[THE TASK]
Look in the material below for the line holding "J1 pin 1: NET21 -> GND". Set it down exactly, with each later line up to and including the line holding "C2: 4.7uF (plus".

[GIVEN RECORDS]
# # # # #

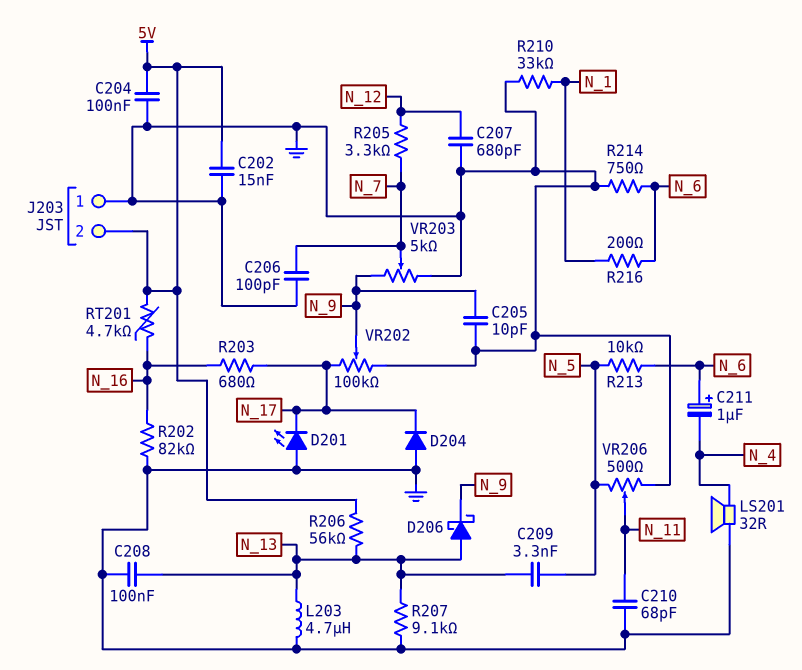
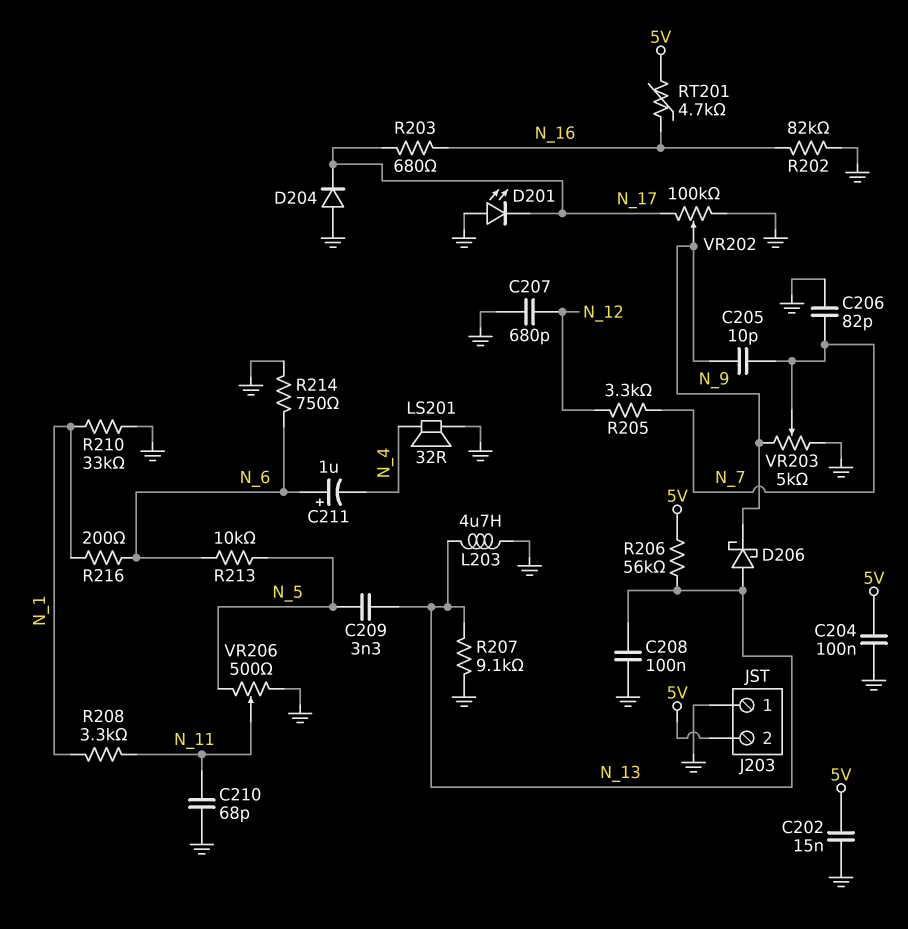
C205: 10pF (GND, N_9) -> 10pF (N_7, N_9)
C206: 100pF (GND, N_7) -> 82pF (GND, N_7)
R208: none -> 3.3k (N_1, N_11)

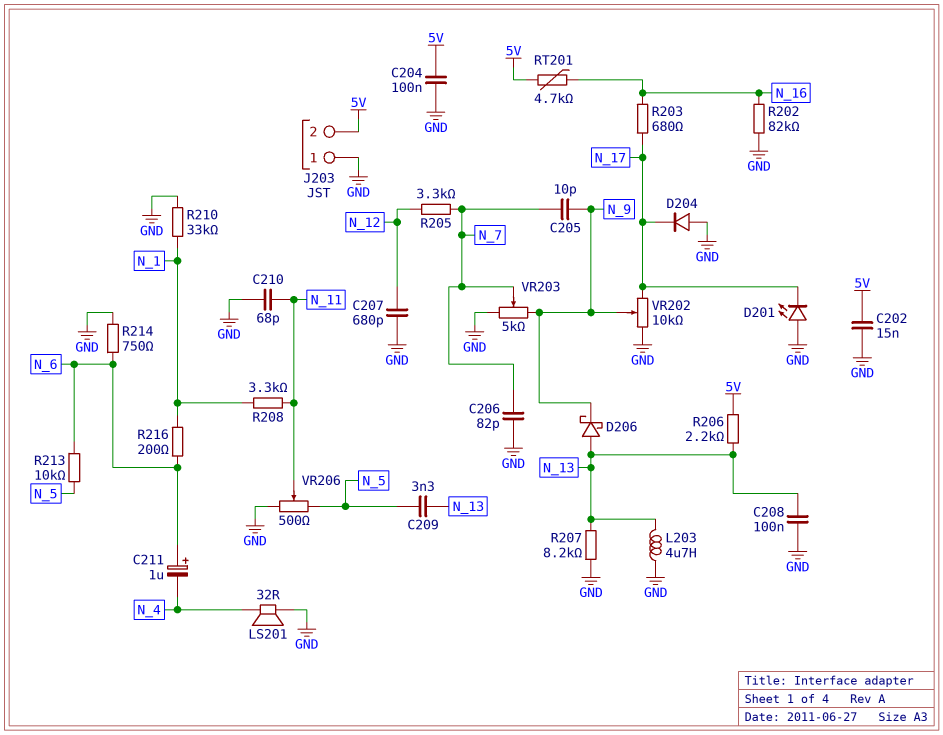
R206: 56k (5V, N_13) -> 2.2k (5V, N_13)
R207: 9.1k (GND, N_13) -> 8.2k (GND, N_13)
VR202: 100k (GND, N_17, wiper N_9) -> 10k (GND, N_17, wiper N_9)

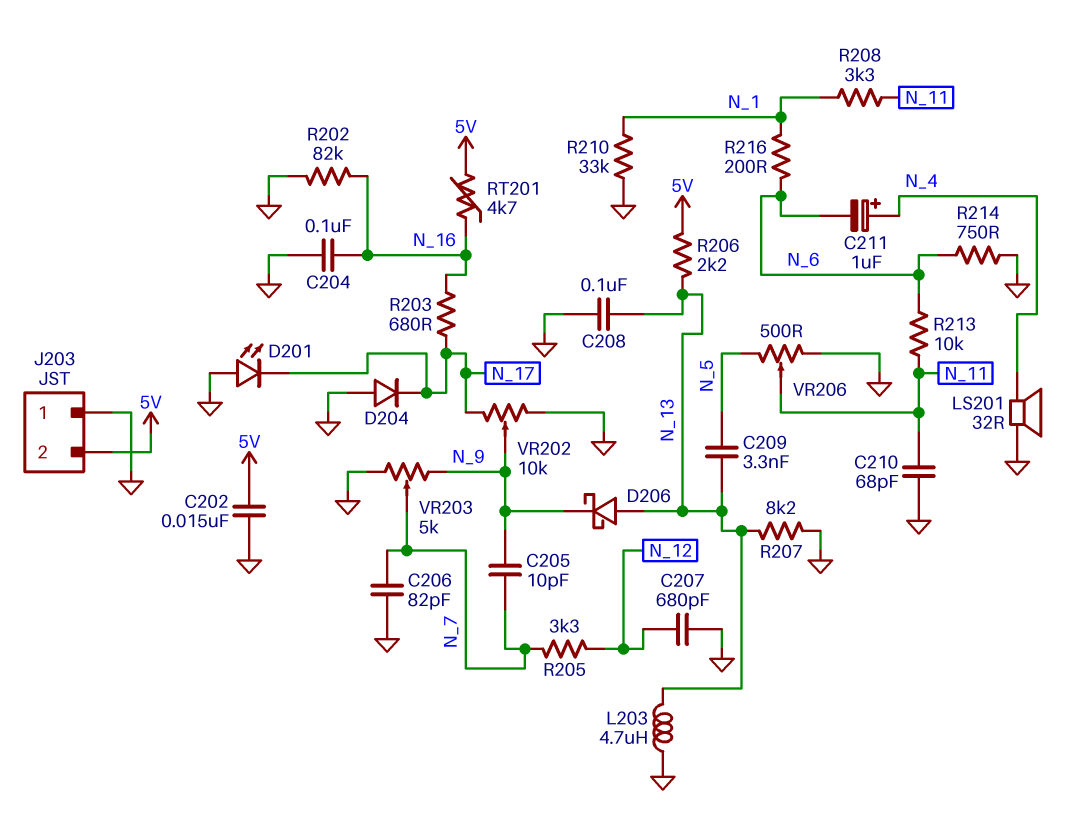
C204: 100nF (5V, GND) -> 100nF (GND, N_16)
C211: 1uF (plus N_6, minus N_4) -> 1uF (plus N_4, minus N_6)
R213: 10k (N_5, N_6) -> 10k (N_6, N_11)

# # # # #

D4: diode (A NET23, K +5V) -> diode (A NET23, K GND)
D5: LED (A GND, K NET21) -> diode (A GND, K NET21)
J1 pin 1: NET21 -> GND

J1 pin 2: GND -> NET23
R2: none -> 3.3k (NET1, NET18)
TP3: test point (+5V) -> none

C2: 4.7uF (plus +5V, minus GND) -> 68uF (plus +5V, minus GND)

# # # # #

[EXERCISE OUTPUT]
J1 pin 1: NET21 -> GND

J1 pin 2: GND -> NET23
R2: none -> 3.3k (NET1, NET18)
TP3: test point (+5V) -> none

C2: 4.7uF (plus +5V, minus GND) -> 68uF (plus +5V, minus GND)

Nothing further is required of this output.